TASK STATEMENT — Would you output the entries below only from the line containing "IC2 pin in-: VEE -> N003" through the line containing "R14: 2k (N011, N020) -> 2k (GND, N020)", exactly as they stand and with both ends included?

DATA UNDER STUDY —
◆ ◆ ◆

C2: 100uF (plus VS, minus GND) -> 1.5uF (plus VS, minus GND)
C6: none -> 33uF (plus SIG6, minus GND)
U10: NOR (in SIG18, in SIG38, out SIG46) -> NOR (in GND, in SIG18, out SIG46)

◆ ◆ ◆

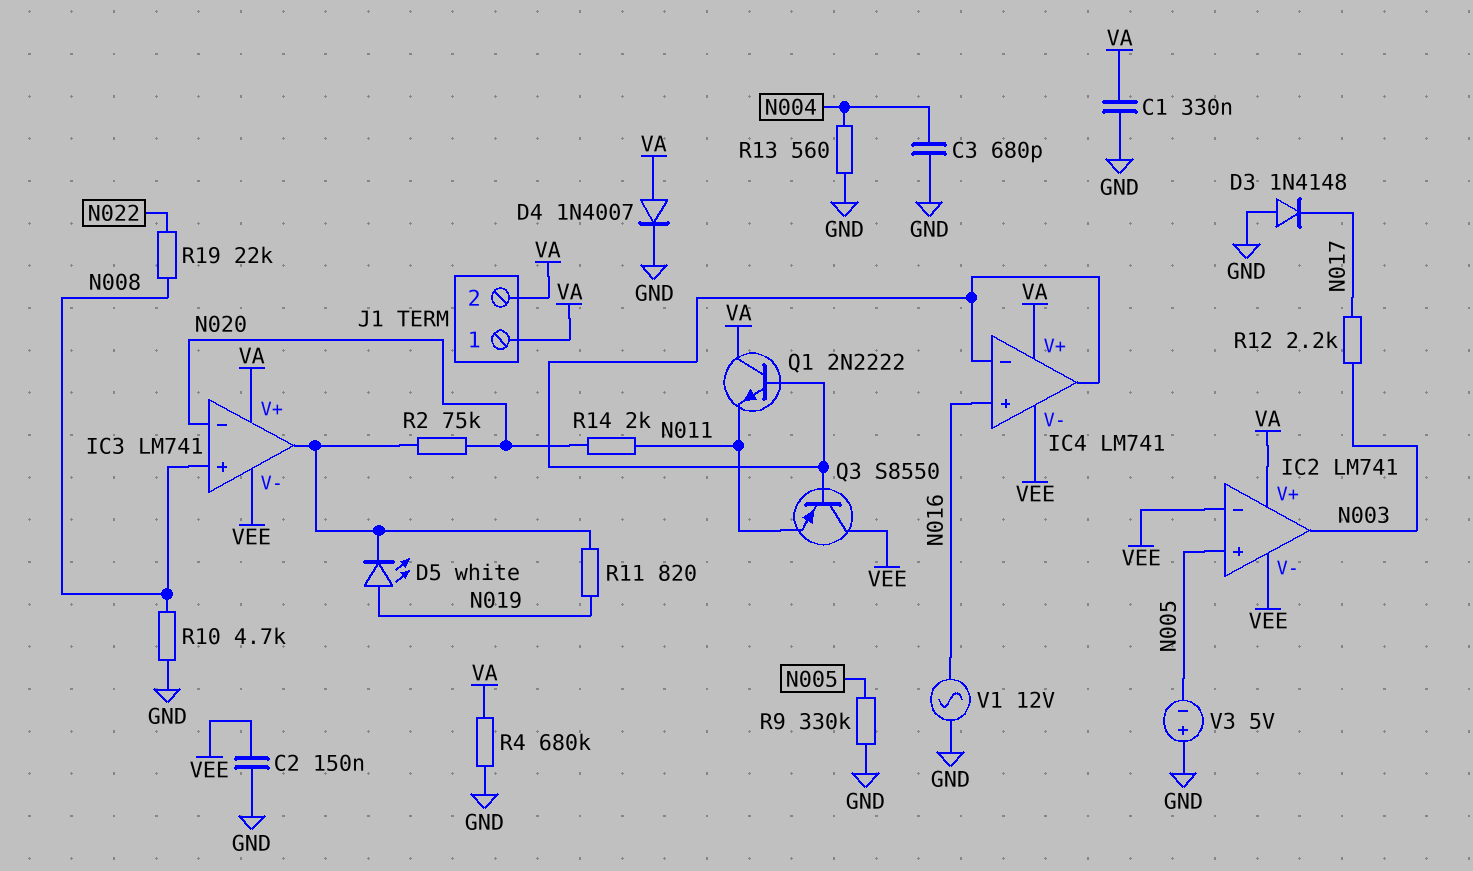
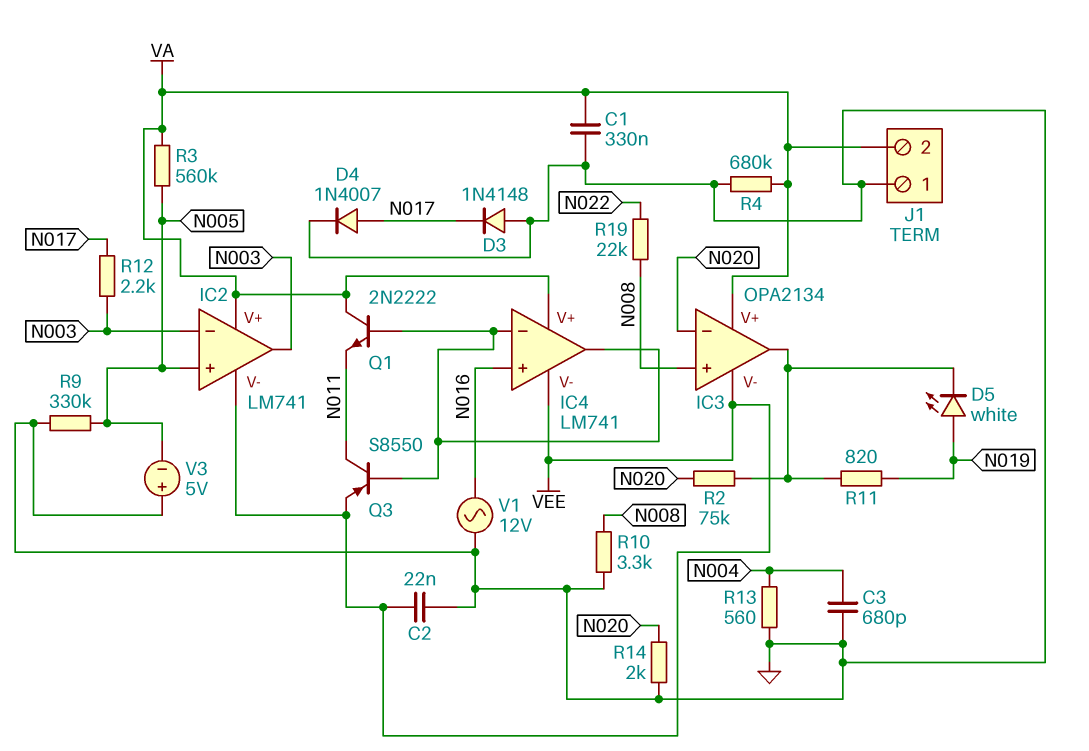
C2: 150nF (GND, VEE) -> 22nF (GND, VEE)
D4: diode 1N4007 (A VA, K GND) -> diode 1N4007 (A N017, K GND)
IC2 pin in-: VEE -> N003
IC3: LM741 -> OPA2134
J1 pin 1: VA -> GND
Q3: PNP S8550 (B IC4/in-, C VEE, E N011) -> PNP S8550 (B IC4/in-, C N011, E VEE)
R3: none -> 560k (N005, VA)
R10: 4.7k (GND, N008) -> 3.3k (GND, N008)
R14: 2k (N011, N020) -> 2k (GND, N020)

◆ ◆ ◆

EXPECTED ANSWER —
IC2 pin in-: VEE -> N003
IC3: LM741 -> OPA2134
J1 pin 1: VA -> GND
Q3: PNP S8550 (B IC4/in-, C VEE, E N011) -> PNP S8550 (B IC4/in-, C N011, E VEE)
R3: none -> 560k (N005, VA)
R10: 4.7k (GND, N008) -> 3.3k (GND, N008)
R14: 2k (N011, N020) -> 2k (GND, N020)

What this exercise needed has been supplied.